**REQUIRED WORK:** Down to the last word, output the records below, skipping any images.

**RECORDS FOR THE TASK:**
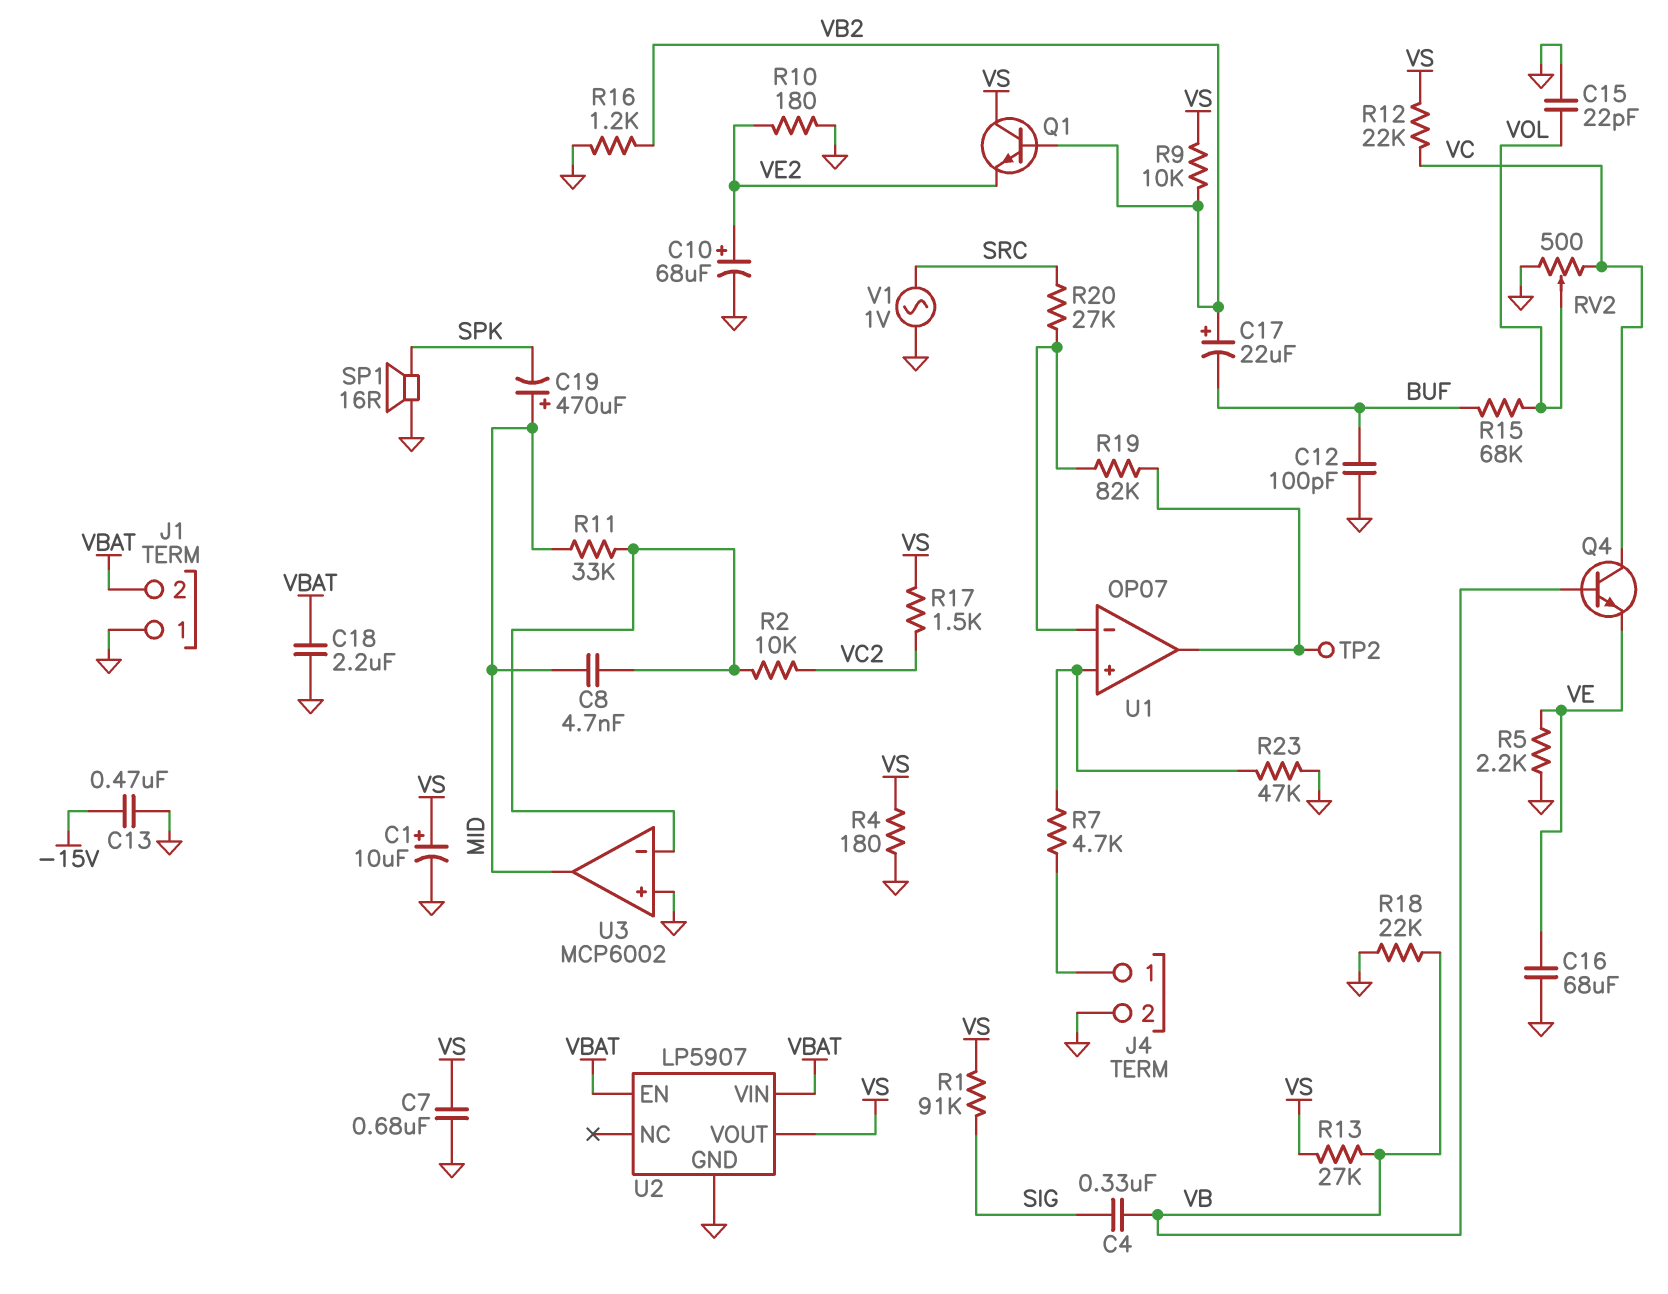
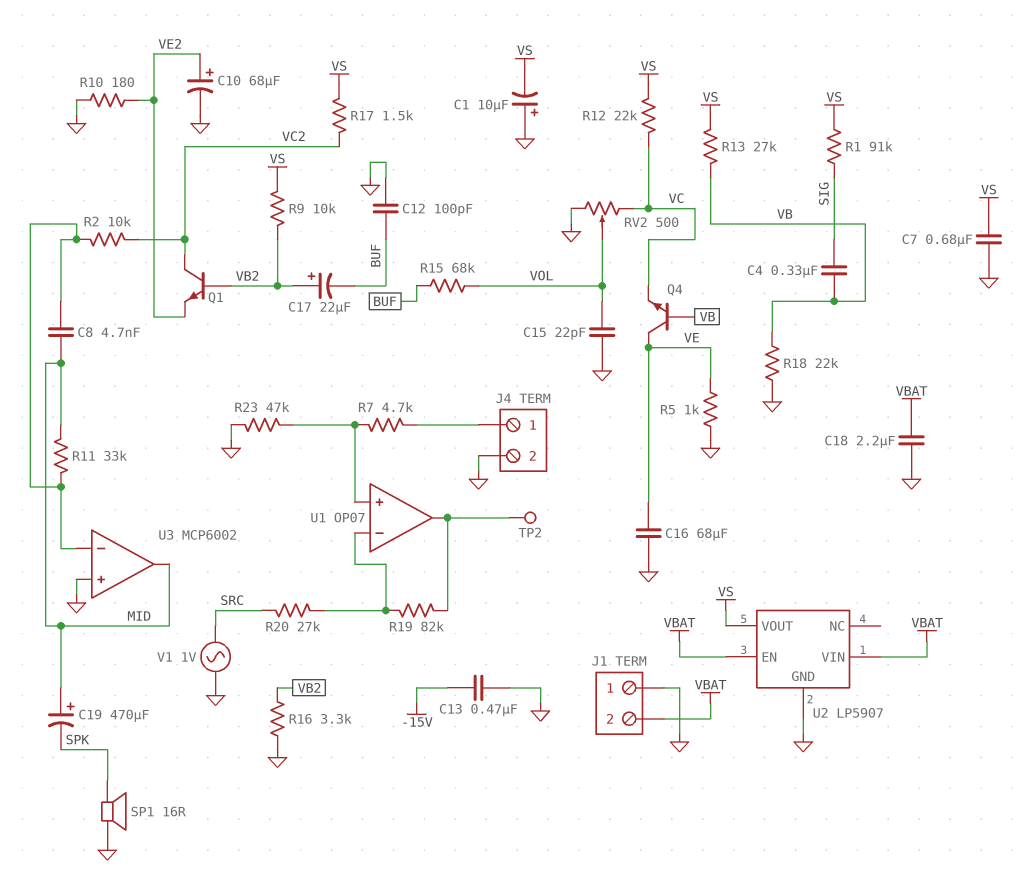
C1: 10uF (plus VS, minus GND) -> 10uF (plus GND, minus VS)
Q1: NPN (B VB2, C VS, E VE2) -> NPN (B VB2, C VC2, E VE2)
Q4: NPN (B VB, C VC, E VE) -> NPN (B VB, C VE, E VC)
R4: 180 (GND, VS) -> none
R5: 2.2k (GND, VE) -> 1k (GND, VE)
R16: 1.2k (GND, VB2) -> 3.3k (GND, VB2)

**ANSWER TO THE PROBLEM:**
C1: 10uF (plus VS, minus GND) -> 10uF (plus GND, minus VS)
Q1: NPN (B VB2, C VS, E VE2) -> NPN (B VB2, C VC2, E VE2)
Q4: NPN (B VB, C VC, E VE) -> NPN (B VB, C VE, E VC)
R4: 180 (GND, VS) -> none
R5: 2.2k (GND, VE) -> 1k (GND, VE)
R16: 1.2k (GND, VB2) -> 3.3k (GND, VB2)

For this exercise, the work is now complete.